Data excerpts:
------------------------
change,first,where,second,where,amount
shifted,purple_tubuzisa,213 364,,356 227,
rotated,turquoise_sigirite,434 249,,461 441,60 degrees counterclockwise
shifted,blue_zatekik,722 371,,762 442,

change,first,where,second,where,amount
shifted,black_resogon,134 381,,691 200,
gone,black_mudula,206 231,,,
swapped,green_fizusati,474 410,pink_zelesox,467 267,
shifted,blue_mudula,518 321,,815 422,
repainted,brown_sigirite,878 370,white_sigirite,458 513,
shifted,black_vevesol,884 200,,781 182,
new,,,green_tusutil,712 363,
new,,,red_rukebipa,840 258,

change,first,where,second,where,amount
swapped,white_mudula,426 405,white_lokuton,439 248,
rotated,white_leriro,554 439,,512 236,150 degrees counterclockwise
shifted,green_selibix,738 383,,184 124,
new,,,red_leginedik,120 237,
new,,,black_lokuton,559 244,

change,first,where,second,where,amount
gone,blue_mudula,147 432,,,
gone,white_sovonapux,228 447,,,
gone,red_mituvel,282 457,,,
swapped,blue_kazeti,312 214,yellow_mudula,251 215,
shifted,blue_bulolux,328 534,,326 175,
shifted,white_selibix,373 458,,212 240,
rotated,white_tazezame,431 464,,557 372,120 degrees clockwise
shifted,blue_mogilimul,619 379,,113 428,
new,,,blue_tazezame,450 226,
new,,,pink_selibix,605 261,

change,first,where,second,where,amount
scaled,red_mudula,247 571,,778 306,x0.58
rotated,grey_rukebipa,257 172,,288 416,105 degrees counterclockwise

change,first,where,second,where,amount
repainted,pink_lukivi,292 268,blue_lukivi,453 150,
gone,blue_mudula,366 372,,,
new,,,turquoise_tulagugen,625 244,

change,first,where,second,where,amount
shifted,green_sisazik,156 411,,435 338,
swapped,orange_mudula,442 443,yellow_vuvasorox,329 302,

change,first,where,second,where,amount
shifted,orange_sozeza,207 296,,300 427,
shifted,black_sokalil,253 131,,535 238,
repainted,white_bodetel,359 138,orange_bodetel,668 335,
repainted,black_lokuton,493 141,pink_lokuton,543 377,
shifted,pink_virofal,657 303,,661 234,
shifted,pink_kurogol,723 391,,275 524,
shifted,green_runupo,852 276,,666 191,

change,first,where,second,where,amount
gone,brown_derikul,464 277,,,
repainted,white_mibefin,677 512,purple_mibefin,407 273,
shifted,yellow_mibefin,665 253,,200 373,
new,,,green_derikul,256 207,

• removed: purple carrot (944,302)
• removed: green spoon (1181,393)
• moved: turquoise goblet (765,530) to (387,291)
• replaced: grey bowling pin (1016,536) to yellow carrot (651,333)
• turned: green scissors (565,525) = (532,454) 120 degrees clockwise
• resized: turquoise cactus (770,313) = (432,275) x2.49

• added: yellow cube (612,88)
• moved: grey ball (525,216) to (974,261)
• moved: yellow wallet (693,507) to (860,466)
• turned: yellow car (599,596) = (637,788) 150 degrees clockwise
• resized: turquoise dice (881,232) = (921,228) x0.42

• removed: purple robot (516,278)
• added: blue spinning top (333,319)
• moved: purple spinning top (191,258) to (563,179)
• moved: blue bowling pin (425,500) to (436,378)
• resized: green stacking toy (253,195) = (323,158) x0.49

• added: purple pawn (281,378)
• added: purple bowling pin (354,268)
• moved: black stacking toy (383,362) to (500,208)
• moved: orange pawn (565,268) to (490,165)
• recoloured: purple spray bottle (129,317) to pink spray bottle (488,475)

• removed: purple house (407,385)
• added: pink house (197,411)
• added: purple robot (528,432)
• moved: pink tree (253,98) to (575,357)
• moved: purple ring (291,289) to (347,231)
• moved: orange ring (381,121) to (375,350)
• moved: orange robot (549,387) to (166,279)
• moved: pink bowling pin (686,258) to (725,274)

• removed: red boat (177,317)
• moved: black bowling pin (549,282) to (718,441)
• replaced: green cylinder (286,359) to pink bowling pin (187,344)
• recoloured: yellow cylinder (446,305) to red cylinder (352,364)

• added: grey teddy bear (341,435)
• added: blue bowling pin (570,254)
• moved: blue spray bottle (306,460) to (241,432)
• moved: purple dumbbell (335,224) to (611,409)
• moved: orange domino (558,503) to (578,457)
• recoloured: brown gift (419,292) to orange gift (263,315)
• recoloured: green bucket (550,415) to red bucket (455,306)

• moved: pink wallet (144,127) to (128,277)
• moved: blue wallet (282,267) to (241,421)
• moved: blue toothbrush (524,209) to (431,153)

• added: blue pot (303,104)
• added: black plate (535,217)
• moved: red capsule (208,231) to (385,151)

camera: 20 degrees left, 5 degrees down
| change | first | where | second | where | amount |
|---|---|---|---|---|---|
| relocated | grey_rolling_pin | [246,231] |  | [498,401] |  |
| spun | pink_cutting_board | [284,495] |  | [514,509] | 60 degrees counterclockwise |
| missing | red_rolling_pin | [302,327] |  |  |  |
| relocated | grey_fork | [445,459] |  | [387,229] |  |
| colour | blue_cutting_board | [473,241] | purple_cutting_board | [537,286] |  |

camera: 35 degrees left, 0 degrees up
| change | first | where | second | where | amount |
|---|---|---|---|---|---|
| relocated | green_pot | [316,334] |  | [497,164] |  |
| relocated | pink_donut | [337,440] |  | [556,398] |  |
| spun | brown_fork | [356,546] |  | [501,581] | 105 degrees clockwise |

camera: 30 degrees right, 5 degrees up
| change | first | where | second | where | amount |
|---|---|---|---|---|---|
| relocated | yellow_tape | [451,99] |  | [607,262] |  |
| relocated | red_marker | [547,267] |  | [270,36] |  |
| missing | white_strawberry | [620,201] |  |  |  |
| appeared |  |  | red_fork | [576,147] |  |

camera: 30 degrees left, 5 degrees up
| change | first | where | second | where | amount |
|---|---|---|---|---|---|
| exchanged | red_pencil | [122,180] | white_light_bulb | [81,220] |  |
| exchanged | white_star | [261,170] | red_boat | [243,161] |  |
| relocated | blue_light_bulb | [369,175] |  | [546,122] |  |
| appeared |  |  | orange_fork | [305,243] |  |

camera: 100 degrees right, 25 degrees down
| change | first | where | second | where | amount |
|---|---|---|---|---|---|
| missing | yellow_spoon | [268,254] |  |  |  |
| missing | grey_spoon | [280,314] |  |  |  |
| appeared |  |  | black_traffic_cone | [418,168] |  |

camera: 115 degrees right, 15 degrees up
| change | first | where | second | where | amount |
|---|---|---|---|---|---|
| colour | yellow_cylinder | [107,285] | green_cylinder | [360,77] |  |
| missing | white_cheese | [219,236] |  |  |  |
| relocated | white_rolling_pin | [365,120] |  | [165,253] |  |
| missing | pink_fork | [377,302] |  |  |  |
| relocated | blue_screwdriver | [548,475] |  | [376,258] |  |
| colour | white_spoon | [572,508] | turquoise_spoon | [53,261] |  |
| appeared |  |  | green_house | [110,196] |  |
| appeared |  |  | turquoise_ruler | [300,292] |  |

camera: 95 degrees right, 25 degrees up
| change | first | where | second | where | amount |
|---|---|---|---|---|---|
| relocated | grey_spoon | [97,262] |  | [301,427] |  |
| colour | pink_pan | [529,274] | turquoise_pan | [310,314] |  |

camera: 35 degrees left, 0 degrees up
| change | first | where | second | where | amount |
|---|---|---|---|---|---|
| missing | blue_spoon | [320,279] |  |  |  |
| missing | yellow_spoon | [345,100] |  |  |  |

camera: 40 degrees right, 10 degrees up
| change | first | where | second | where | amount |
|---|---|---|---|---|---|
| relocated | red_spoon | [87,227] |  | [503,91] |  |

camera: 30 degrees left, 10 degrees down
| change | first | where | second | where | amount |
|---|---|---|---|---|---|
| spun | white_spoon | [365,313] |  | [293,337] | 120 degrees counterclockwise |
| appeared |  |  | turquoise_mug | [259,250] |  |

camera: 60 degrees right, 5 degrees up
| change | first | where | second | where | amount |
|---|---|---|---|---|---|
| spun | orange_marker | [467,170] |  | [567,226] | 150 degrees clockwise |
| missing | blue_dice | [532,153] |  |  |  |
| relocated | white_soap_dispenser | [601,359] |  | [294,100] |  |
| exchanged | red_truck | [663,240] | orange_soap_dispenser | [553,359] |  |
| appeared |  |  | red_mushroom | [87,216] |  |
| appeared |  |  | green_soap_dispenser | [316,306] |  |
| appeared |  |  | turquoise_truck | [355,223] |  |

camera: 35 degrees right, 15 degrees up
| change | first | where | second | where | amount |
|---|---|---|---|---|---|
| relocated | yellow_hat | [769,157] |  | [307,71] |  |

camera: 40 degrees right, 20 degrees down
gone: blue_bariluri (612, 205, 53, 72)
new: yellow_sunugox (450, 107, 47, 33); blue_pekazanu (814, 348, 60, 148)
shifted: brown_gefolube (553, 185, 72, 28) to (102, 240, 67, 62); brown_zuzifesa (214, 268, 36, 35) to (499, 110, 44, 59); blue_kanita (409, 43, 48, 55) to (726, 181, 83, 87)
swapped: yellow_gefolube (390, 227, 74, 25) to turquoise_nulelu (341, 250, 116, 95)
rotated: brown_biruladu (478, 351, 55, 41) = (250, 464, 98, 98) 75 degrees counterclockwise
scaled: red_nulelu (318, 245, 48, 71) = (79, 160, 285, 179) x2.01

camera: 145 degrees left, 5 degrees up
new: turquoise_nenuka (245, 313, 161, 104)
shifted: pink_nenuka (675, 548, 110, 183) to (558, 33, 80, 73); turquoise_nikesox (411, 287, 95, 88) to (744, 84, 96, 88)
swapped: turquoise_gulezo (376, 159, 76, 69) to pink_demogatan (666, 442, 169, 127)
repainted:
------------------------
• _Assigned task_
Each line that contains the string "carrot" should be copied from the data above.

• _Written reply_
• removed: purple carrot (944,302)
• replaced: grey bowling pin (1016,536) to yellow carrot (651,333)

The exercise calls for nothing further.